Problem statement -
Work through the data below and copy out every line where "violet" is found.

Information -
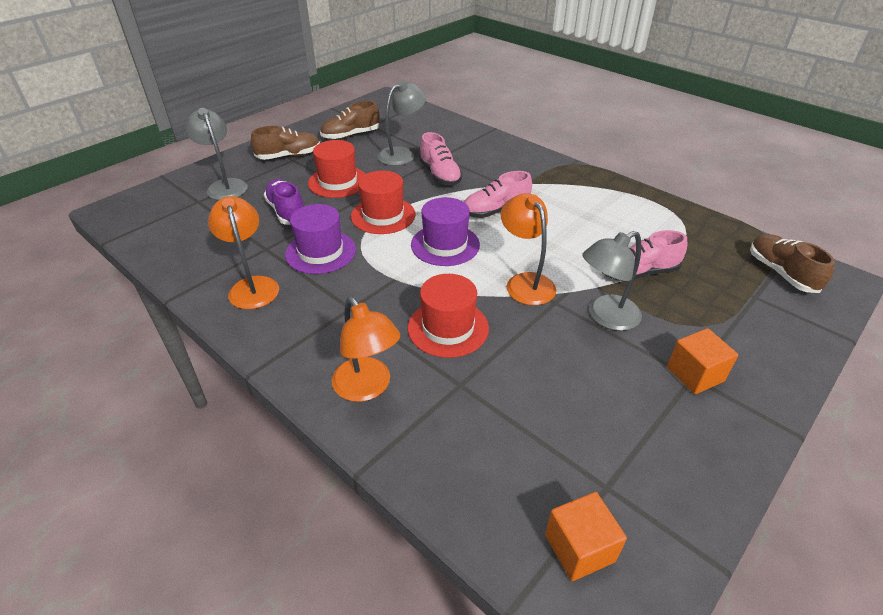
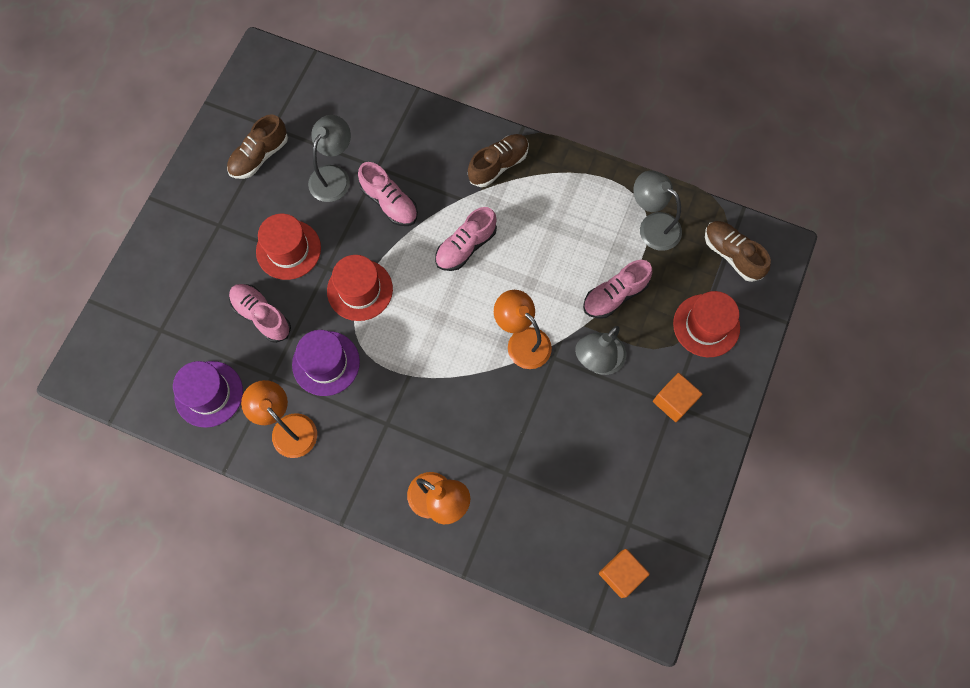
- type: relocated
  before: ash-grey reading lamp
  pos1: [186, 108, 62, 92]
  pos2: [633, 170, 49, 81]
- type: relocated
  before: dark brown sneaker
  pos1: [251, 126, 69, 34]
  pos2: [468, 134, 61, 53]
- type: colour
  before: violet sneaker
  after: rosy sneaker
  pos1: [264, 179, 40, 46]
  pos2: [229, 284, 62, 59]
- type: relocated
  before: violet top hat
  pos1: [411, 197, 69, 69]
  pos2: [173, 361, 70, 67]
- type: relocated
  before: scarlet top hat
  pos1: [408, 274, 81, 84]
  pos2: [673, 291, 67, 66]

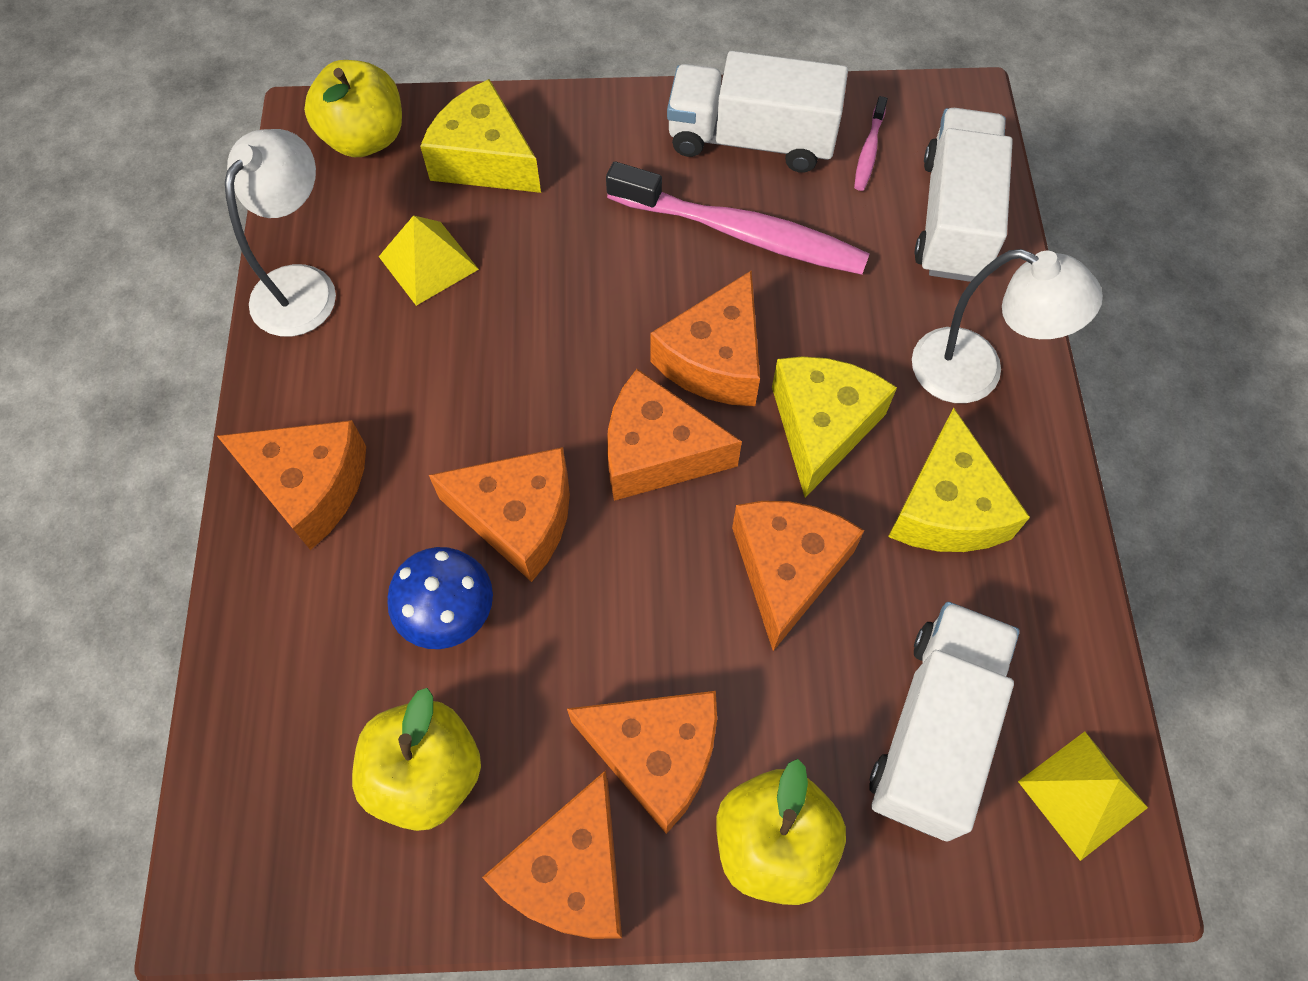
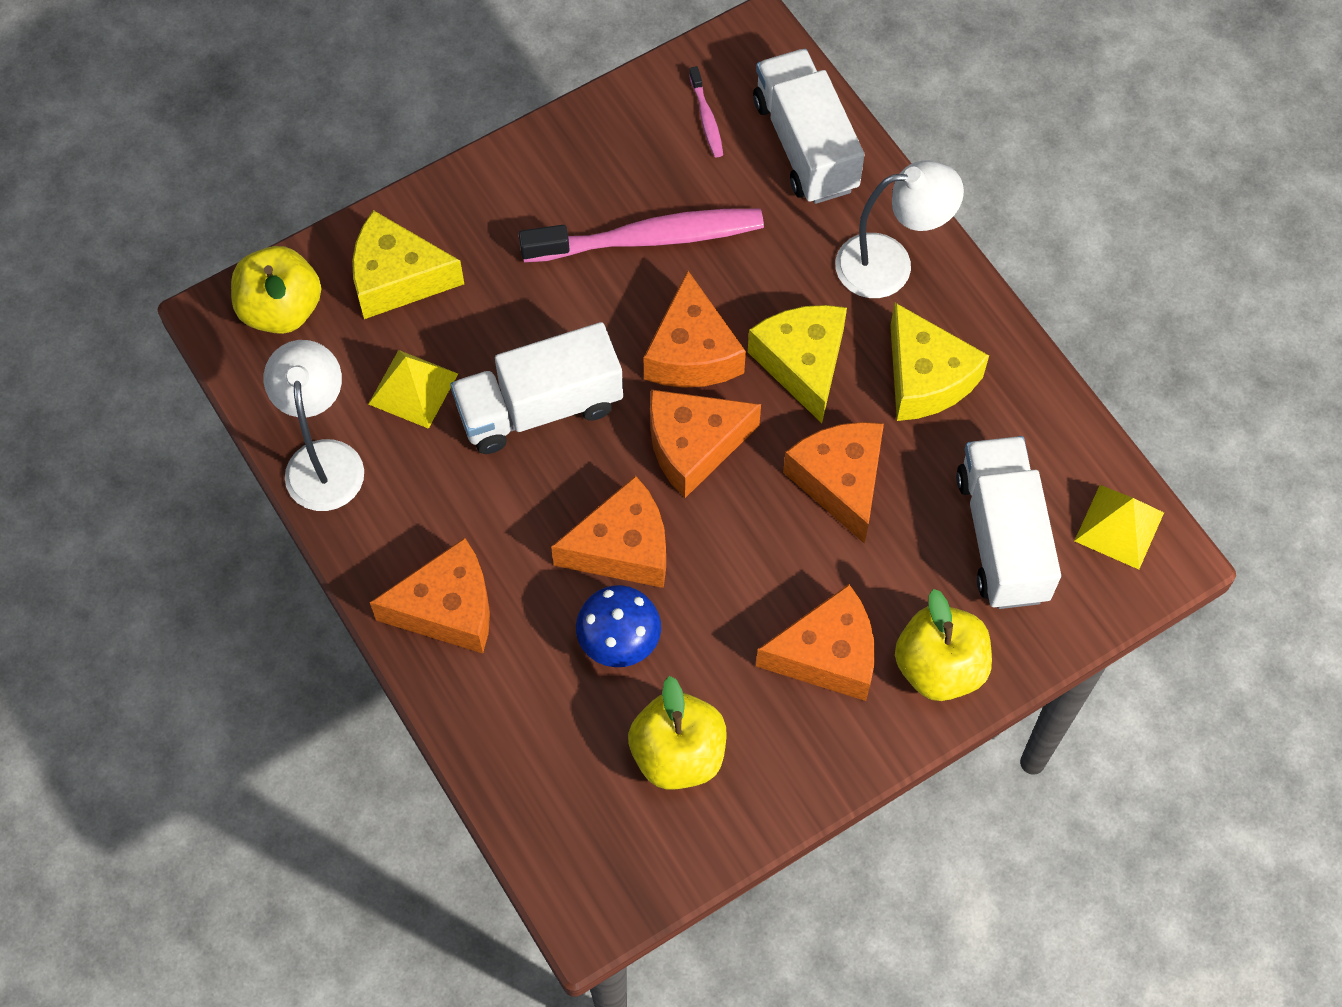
- type: relocated
  before: snow-white truck
  pos1: [667, 51, 181, 121]
  pos2: [450, 322, 173, 132]
- type: missing
  before: orange piece of cheese
  pos1: [482, 771, 140, 168]

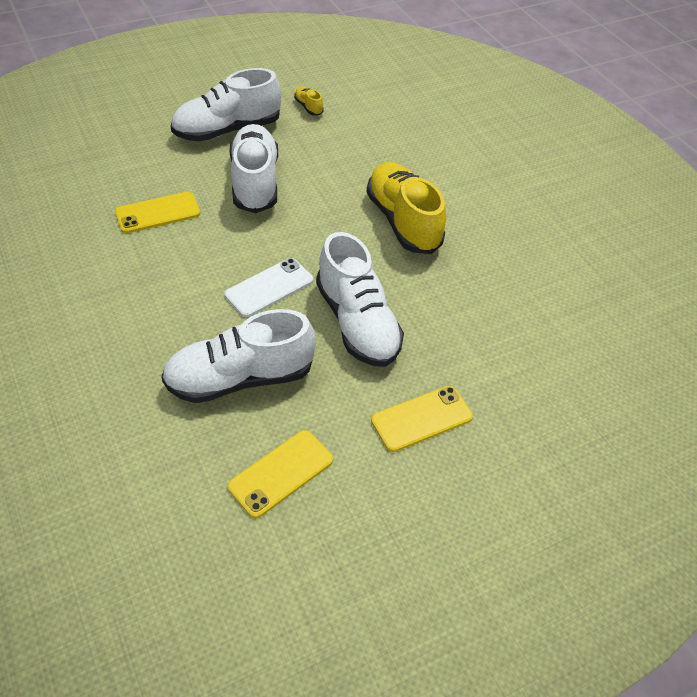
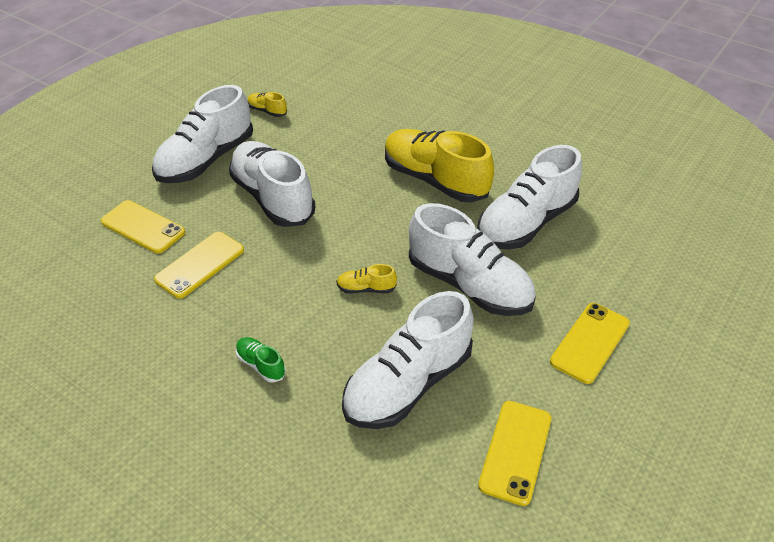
- type: exchanged
  before: snow-white mobile phone
  after: golden sneaker
  pos1: [225, 258, 88, 59]
  pos2: [336, 264, 61, 29]
- type: appeared
  after: snow-white sneaker
  pos2: [477, 145, 105, 104]
- type: appeared
  after: golden mobile phone
  pos2: [101, 200, 84, 54]
- type: appeared
  after: green sneaker
  pos2: [236, 337, 50, 46]

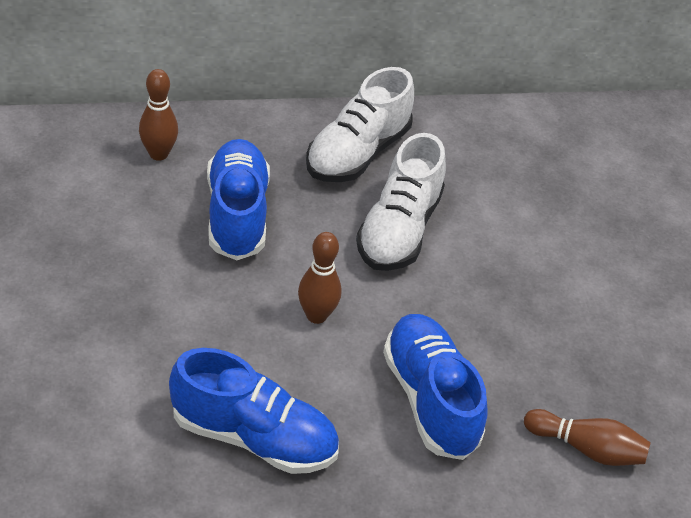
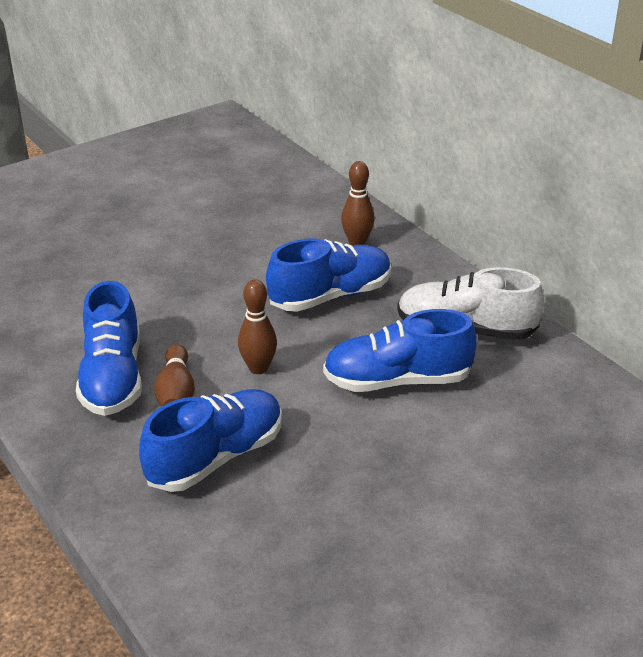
- type: colour
  before: snow-white sneaker
  after: cobalt sneaker
  pos1: [356, 133, 90, 138]
  pos2: [323, 309, 154, 83]
- type: relocated
  before: dark brown bowling pin
  pos1: [524, 409, 127, 57]
  pos2: [154, 344, 41, 63]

Response -
  before: violet sneaker
  before: violet top hat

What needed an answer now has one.